[GIVEN RECORDS]:
/---
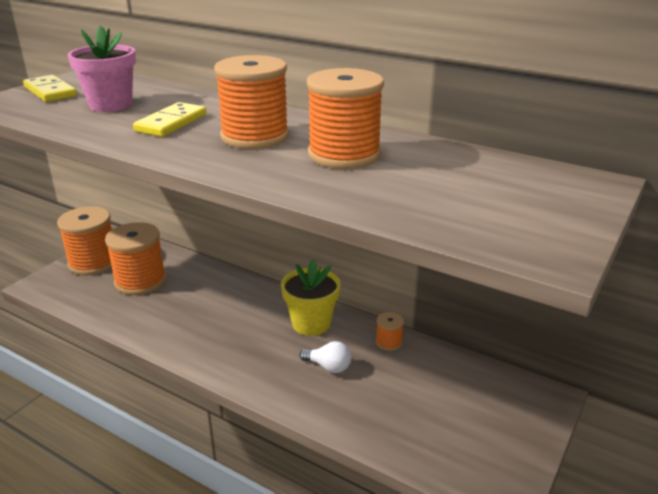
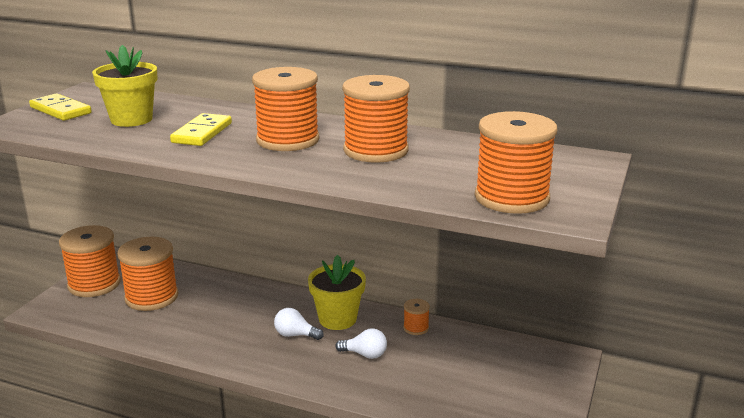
camera: 10 degrees left, 5 degrees down
(111, 105) = (131, 119): pink flower pot -> yellow flower pot
(264, 336) = (295, 335): none -> white light bulb
(482, 225) = (511, 198): none -> orange spool

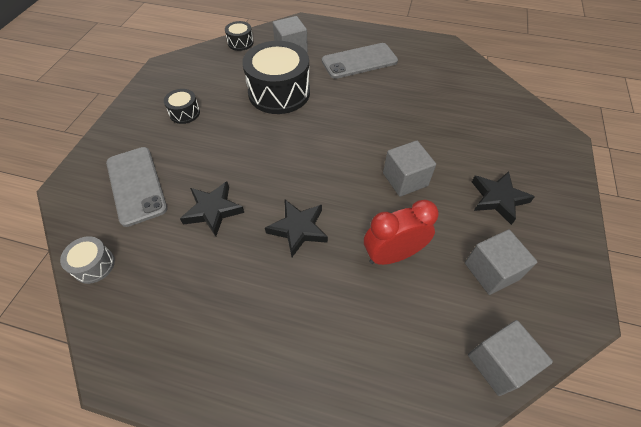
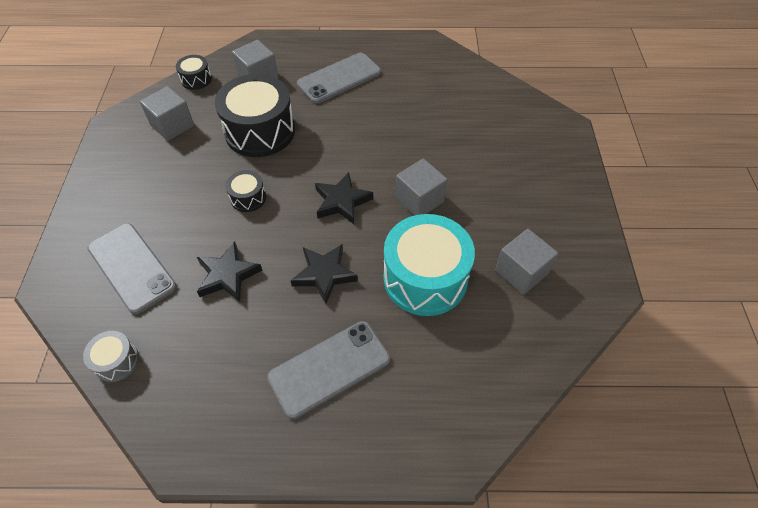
camera: 15 degrees left, 0 degrees up
(184, 113) = (158, 175): black drum -> black drum (248, 198)
(277, 321) = (329, 368): none -> grey phone
(392, 255) = (425, 278): red clock -> turquoise drum
(498, 199) = (514, 200): black star -> black star (342, 201)
(498, 363) = (543, 353): grey cube -> grey cube (172, 125)

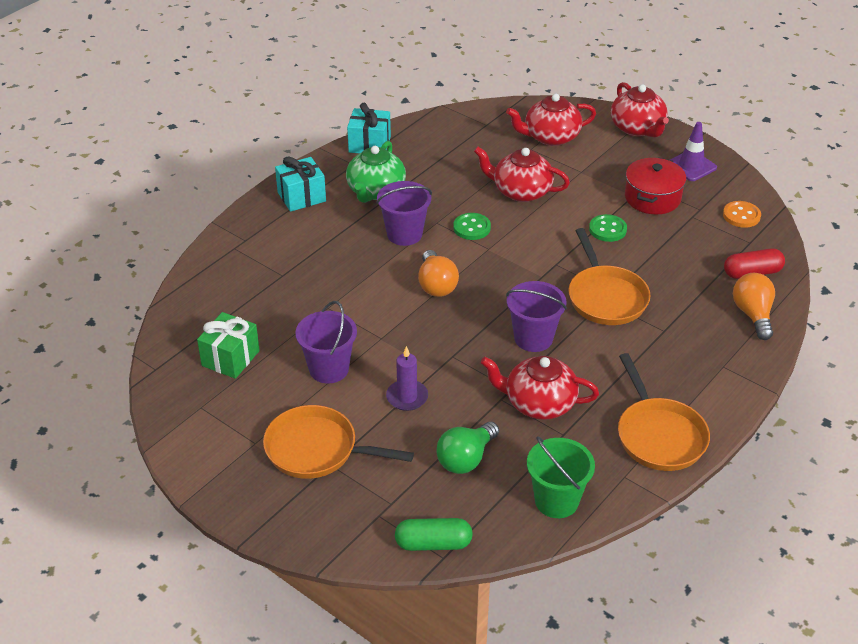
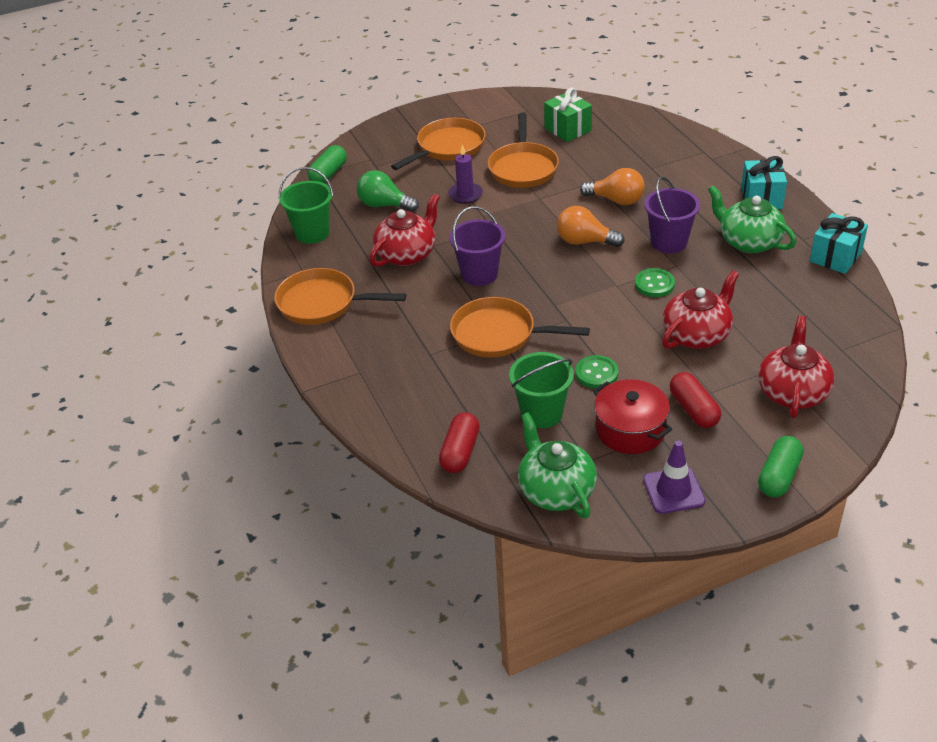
camera: 120 degrees right, 0 degrees up
(329, 369) = (523, 167): purple bucket -> orange pan
(466, 459) = (384, 205): green light bulb -> green light bulb turned 45 degrees counterclockwise
(606, 175) = (693, 409): none -> red capsule
(637, 128) = (779, 476): red teapot -> green capsule
(675, 244) = (541, 413): none -> green bucket
(741, 215) = (555, 490): orange button -> green teapot
(753, 314) = (404, 423): orange light bulb -> orange light bulb (616, 200)

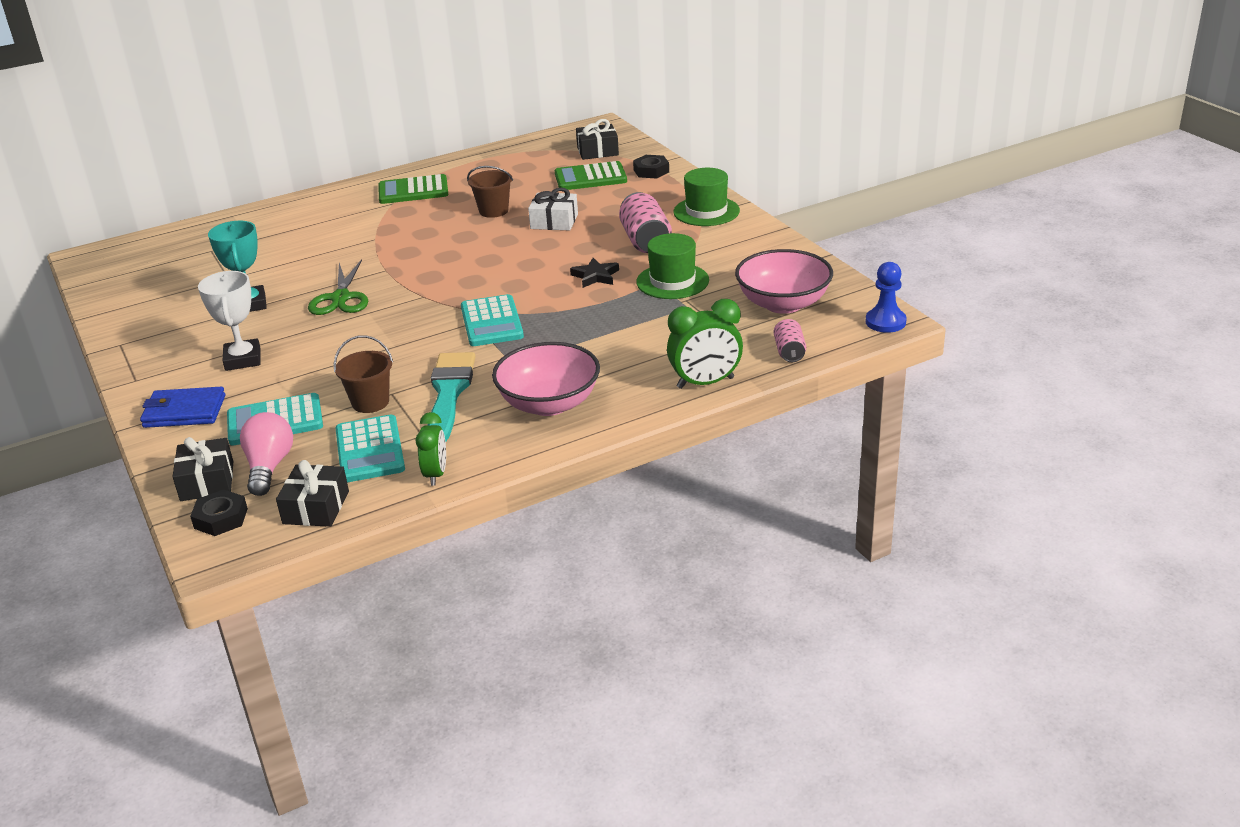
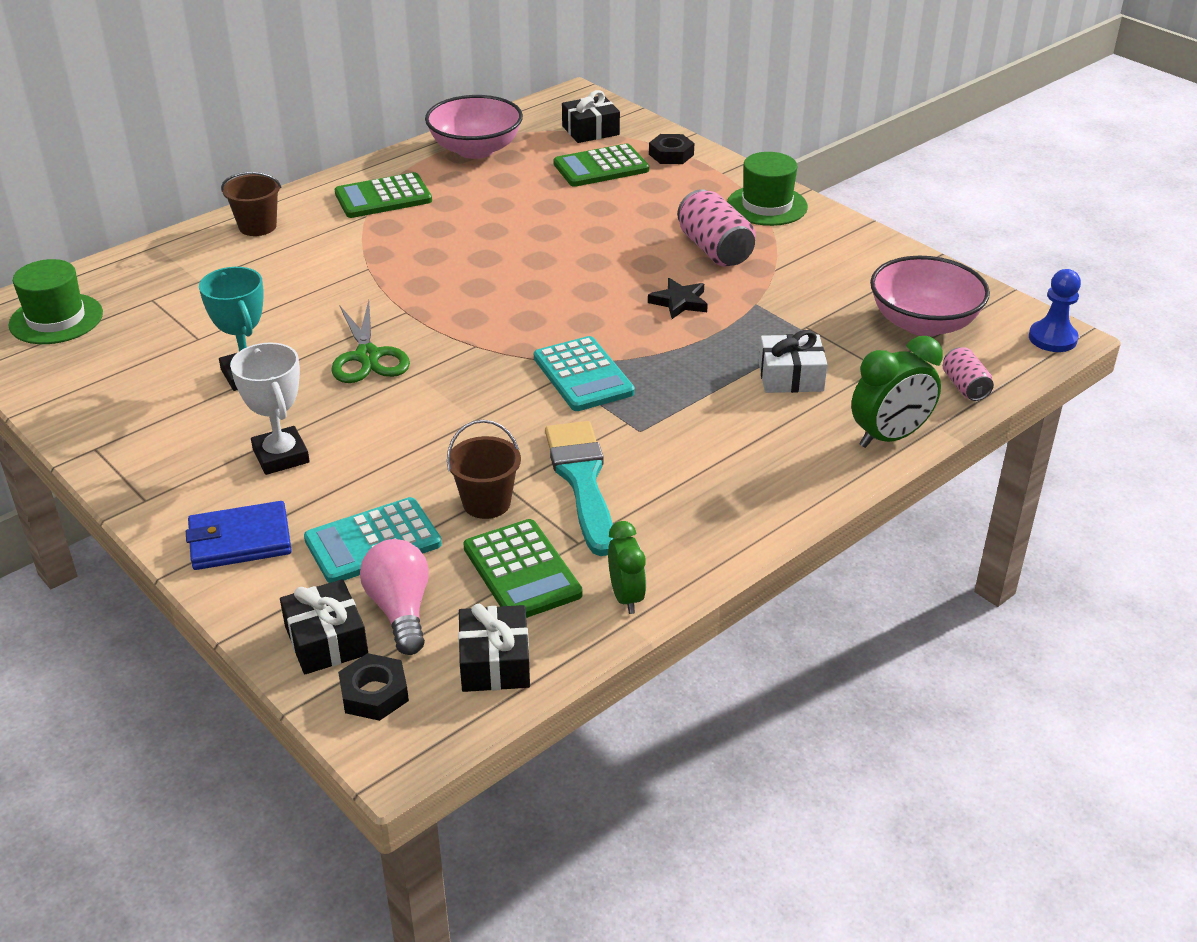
camera: 15 degrees left, 5 degrees up
(369, 450) = (522, 571): turquoise calculator -> green calculator
(493, 211) = (503, 220): brown bucket -> brown bucket (257, 226)
(549, 404) = (716, 483): pink bowl -> pink bowl (475, 149)
(554, 221) = (588, 230): white gift -> white gift (791, 377)
(672, 281) = (777, 302): green hat -> green hat (56, 319)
\---
[ASSIGNED TASK]:
The lines of the records that contain the string "none" should be located and copied.

[REPLY]:
(264, 336) = (295, 335): none -> white light bulb
(482, 225) = (511, 198): none -> orange spool
(277, 321) = (329, 368): none -> grey phone
(606, 175) = (693, 409): none -> red capsule
(675, 244) = (541, 413): none -> green bucket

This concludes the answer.